### Task goal
Print this span of the material below exactly: the line with "Q2: PNP 2N2907", the line with "C3: 15nF (GND, VS) -> 15nF (-5V, VS)", and every line between them, but nothing else.

### Exercise material
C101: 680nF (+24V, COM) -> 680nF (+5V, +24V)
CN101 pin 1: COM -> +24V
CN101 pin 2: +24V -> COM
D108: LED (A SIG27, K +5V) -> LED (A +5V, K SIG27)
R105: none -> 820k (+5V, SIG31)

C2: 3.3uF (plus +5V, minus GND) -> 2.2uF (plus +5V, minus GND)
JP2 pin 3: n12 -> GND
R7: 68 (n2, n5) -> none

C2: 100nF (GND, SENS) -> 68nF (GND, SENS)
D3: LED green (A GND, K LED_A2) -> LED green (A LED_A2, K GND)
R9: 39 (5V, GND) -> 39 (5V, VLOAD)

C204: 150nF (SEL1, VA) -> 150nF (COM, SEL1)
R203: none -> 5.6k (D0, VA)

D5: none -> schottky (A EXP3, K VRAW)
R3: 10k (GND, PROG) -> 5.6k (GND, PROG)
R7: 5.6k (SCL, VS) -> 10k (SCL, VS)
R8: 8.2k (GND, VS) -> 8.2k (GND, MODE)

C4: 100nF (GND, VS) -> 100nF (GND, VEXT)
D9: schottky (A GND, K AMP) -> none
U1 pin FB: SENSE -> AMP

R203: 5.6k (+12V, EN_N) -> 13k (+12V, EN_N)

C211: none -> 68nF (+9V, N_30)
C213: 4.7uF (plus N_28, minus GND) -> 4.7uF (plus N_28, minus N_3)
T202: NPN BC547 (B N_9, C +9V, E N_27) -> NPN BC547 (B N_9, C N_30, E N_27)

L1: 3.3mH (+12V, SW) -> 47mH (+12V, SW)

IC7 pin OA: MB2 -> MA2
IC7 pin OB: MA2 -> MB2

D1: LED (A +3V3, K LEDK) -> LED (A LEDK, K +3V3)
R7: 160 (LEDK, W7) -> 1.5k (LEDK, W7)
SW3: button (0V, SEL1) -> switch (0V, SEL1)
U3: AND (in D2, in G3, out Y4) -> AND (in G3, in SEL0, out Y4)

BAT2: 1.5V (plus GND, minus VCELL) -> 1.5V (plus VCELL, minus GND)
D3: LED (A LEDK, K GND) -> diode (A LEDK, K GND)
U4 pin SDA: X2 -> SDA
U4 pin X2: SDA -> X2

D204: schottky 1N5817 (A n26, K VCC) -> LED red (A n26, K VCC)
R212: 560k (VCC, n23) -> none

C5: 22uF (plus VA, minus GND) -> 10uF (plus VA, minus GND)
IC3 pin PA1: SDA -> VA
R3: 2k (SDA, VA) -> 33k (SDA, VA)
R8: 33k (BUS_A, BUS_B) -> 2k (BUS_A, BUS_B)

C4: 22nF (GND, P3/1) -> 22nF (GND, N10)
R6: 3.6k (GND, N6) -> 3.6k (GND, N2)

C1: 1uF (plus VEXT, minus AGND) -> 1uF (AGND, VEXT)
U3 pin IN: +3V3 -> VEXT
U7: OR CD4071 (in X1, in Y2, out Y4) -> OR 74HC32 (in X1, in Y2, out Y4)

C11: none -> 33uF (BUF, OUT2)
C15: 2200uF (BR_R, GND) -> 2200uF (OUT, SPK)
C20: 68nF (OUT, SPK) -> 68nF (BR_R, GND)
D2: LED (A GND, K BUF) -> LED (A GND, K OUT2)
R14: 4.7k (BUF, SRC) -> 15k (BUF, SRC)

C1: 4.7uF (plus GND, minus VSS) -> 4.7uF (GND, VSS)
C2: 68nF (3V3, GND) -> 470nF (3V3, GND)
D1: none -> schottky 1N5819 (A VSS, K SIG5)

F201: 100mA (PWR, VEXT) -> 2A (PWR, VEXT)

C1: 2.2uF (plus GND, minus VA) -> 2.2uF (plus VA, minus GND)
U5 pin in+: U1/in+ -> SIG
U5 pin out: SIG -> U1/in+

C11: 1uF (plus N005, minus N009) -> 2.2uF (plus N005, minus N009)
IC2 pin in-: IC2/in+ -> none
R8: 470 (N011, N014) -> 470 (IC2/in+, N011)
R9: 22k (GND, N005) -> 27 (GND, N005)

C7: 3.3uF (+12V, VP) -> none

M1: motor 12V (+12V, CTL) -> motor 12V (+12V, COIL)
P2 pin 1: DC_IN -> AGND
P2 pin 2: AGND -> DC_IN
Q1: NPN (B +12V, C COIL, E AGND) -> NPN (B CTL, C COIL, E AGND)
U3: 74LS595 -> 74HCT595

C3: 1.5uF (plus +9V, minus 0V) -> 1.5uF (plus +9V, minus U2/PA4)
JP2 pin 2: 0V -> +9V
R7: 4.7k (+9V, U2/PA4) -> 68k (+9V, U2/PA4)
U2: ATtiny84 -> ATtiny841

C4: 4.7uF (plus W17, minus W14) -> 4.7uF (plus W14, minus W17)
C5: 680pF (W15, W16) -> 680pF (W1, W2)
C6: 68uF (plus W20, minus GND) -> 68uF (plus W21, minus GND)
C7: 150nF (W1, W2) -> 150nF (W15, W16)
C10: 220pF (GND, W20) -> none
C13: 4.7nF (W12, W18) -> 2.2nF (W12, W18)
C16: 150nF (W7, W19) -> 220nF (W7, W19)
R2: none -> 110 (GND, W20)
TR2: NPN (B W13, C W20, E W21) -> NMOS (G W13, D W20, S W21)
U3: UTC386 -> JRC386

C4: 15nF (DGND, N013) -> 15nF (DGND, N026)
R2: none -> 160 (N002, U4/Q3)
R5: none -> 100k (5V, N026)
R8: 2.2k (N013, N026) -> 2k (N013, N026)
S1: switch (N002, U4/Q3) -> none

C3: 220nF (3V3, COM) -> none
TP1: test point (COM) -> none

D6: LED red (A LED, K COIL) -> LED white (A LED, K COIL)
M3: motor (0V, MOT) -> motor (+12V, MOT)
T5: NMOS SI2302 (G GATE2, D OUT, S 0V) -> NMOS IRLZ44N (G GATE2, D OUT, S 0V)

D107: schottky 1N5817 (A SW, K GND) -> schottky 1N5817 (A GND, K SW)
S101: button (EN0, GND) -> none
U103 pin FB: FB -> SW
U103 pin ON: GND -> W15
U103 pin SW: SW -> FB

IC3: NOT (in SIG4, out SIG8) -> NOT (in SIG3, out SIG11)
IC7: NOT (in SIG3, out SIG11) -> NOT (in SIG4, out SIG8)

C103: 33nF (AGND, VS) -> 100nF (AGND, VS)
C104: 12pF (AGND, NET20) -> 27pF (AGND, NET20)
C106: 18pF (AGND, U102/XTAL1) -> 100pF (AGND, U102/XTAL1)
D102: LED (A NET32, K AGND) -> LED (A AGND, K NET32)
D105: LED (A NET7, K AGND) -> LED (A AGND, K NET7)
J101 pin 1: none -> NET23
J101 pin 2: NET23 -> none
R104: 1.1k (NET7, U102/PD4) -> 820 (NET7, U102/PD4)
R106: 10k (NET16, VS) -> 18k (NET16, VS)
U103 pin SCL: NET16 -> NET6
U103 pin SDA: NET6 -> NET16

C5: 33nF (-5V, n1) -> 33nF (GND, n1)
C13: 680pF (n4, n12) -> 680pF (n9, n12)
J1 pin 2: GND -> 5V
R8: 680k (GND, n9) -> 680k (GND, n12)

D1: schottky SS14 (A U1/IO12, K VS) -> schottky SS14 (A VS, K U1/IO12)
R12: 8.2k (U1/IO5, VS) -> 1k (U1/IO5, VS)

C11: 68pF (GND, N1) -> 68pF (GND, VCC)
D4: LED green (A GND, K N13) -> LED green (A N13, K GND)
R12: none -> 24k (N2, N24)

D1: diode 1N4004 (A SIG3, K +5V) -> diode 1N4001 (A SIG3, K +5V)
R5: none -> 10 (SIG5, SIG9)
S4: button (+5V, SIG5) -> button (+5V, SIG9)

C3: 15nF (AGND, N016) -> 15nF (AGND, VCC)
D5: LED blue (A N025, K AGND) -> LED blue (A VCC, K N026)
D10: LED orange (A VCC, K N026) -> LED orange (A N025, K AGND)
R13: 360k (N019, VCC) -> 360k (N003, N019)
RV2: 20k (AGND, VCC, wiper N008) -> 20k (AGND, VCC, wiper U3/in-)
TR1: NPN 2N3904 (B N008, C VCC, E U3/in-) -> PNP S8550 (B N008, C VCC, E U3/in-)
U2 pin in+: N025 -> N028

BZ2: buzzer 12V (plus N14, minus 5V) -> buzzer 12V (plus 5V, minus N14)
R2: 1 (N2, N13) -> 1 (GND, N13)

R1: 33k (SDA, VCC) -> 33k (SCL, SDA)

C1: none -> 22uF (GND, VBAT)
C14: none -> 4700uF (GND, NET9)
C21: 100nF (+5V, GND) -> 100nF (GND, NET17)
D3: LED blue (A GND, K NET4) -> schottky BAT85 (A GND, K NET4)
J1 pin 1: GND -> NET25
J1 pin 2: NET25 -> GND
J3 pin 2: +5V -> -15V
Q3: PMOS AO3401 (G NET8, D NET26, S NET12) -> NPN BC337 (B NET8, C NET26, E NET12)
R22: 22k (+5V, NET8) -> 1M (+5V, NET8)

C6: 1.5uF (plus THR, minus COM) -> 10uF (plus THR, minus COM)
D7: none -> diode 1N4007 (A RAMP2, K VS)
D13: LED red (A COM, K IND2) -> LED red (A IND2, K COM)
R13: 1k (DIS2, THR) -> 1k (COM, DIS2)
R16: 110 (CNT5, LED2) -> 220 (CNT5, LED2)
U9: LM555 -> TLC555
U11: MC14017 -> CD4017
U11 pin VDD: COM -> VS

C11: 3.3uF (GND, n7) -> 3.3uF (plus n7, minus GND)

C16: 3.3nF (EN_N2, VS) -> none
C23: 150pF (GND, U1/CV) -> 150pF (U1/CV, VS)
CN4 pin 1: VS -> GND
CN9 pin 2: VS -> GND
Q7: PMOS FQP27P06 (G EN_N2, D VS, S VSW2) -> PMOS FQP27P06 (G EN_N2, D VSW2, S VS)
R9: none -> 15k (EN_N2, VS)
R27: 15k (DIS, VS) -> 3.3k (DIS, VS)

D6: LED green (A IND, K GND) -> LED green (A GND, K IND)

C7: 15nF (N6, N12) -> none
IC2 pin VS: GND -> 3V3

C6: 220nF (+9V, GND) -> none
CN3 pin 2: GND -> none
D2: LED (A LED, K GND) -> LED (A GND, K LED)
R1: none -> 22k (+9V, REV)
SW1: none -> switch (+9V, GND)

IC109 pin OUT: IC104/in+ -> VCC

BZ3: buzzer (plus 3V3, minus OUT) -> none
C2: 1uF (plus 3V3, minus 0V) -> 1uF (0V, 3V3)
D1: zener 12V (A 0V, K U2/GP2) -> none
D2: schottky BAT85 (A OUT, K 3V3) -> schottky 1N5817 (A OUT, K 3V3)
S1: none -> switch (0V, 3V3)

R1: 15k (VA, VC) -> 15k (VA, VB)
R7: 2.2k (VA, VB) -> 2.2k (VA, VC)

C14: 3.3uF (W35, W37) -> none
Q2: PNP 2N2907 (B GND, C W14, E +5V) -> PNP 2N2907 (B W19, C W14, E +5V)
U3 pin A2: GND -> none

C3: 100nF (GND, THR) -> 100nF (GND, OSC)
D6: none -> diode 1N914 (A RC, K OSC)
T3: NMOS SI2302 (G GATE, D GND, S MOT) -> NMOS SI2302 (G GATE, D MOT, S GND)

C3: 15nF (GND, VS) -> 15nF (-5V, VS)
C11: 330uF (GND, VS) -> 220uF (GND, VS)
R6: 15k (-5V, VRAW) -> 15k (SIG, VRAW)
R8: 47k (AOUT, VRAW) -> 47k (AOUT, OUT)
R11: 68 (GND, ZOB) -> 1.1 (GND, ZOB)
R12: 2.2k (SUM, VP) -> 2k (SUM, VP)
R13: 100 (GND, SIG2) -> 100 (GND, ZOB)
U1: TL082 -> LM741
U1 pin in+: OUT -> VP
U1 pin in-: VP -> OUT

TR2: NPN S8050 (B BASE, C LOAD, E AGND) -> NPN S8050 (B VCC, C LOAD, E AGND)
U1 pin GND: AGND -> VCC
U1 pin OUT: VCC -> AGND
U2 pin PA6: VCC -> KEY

### Exercise result
Q2: PNP 2N2907 (B GND, C W14, E +5V) -> PNP 2N2907 (B W19, C W14, E +5V)
U3 pin A2: GND -> none

C3: 100nF (GND, THR) -> 100nF (GND, OSC)
D6: none -> diode 1N914 (A RC, K OSC)
T3: NMOS SI2302 (G GATE, D GND, S MOT) -> NMOS SI2302 (G GATE, D MOT, S GND)

C3: 15nF (GND, VS) -> 15nF (-5V, VS)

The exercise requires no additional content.